Content starts

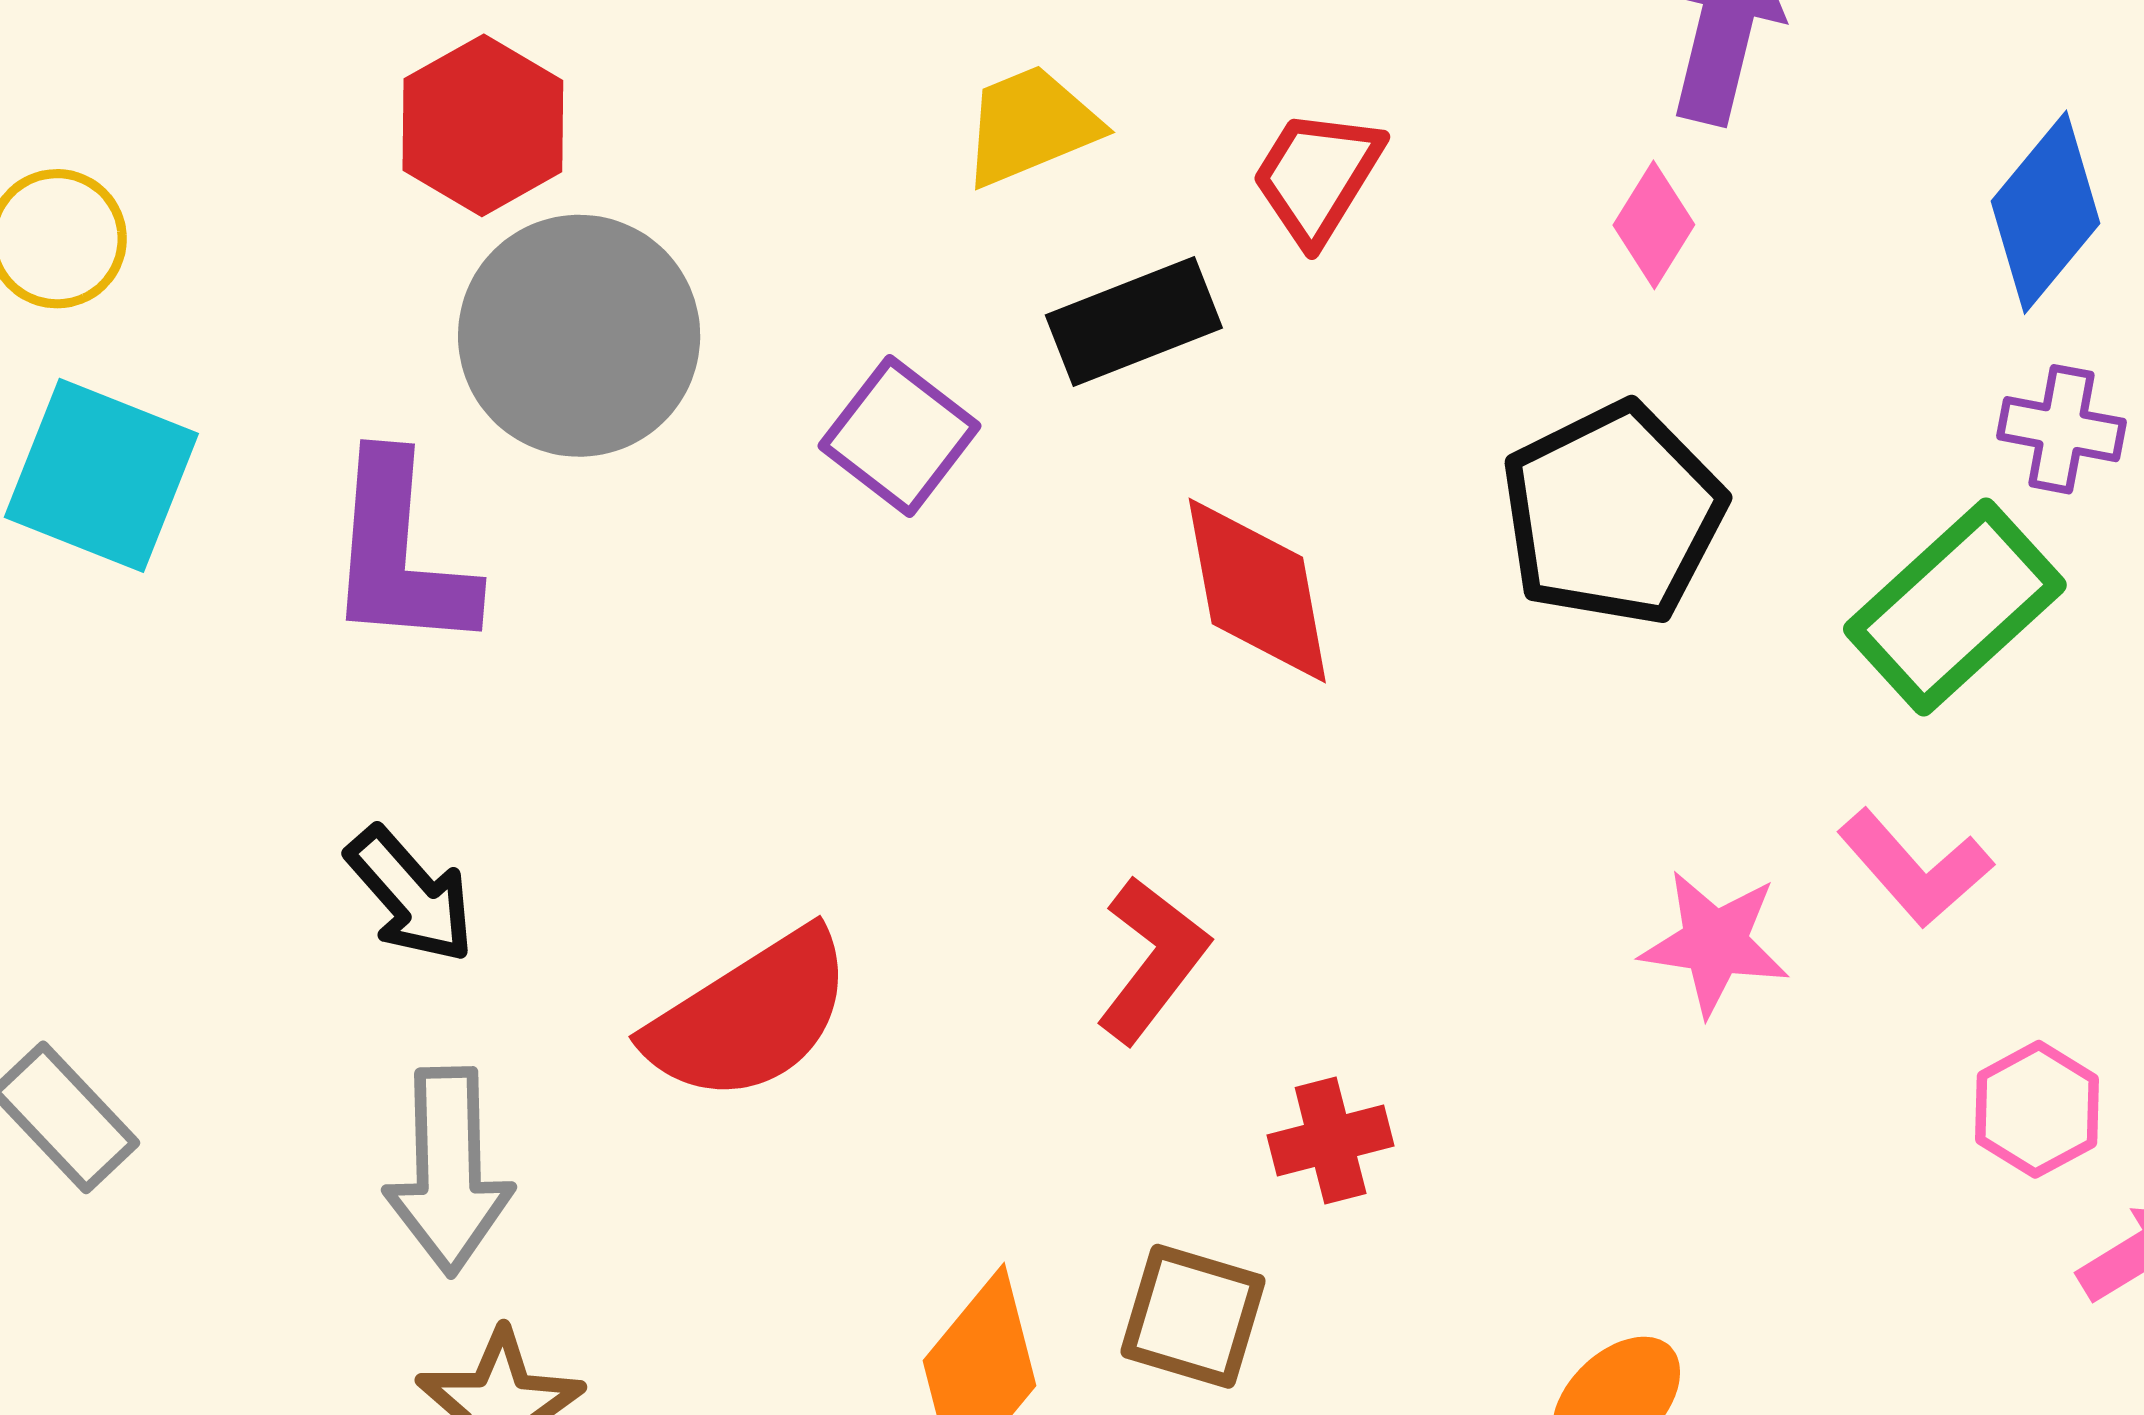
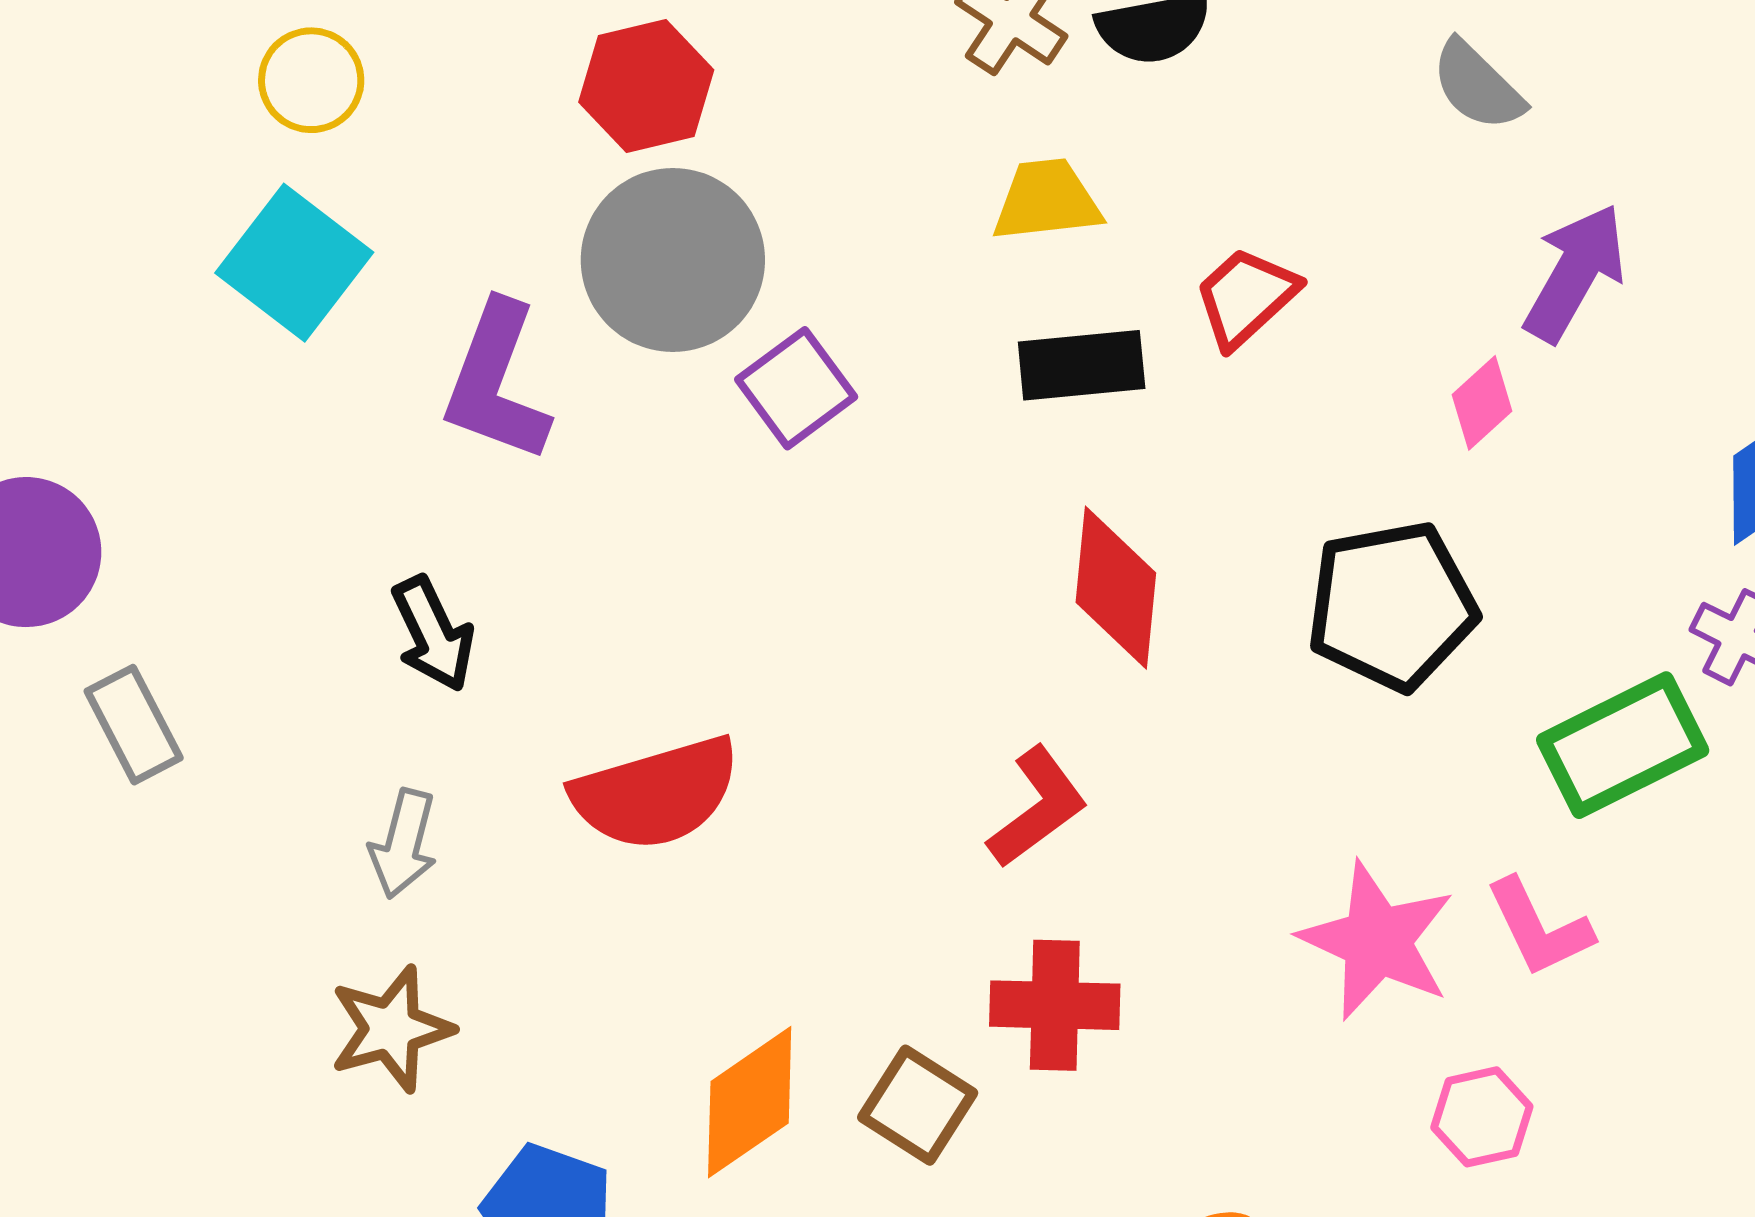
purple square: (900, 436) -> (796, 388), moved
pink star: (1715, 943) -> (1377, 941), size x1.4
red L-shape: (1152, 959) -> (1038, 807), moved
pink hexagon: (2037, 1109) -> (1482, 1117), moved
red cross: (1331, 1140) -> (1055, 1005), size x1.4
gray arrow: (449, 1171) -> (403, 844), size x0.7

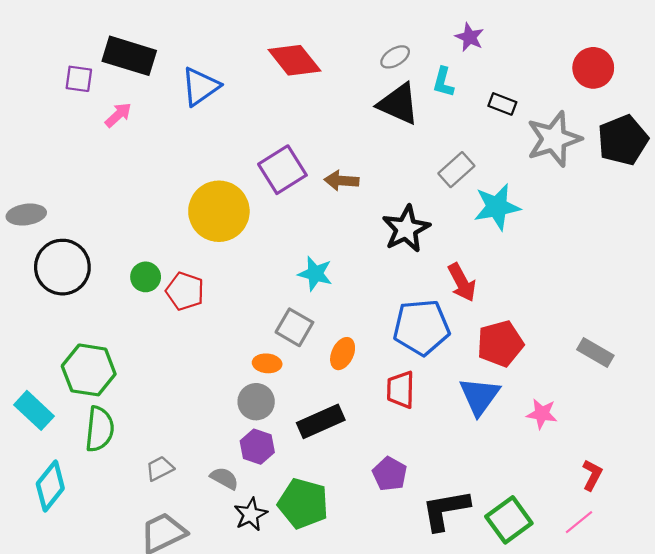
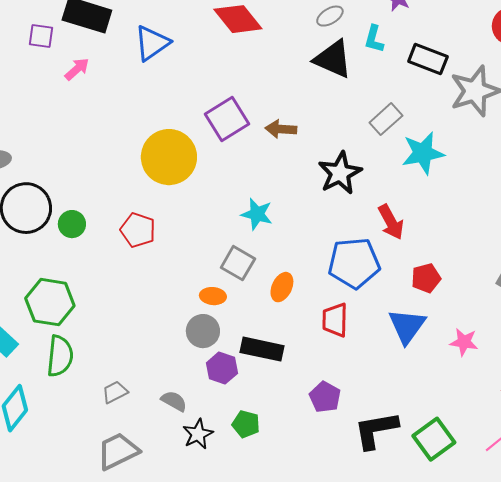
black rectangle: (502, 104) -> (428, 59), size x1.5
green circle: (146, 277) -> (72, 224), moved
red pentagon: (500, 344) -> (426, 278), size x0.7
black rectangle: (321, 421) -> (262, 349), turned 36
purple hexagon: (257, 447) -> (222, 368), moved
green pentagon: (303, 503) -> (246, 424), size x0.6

Content ends

TASK PROMPT:
The listing above must be given again exactly, minus its pictures.

RESULT:
purple square: (900, 436) -> (796, 388), moved
pink star: (1715, 943) -> (1377, 941), size x1.4
red L-shape: (1152, 959) -> (1038, 807), moved
pink hexagon: (2037, 1109) -> (1482, 1117), moved
red cross: (1331, 1140) -> (1055, 1005), size x1.4
gray arrow: (449, 1171) -> (403, 844), size x0.7

black rectangle: (502, 104) -> (428, 59), size x1.5
green circle: (146, 277) -> (72, 224), moved
red pentagon: (500, 344) -> (426, 278), size x0.7
black rectangle: (321, 421) -> (262, 349), turned 36
purple hexagon: (257, 447) -> (222, 368), moved
green pentagon: (303, 503) -> (246, 424), size x0.6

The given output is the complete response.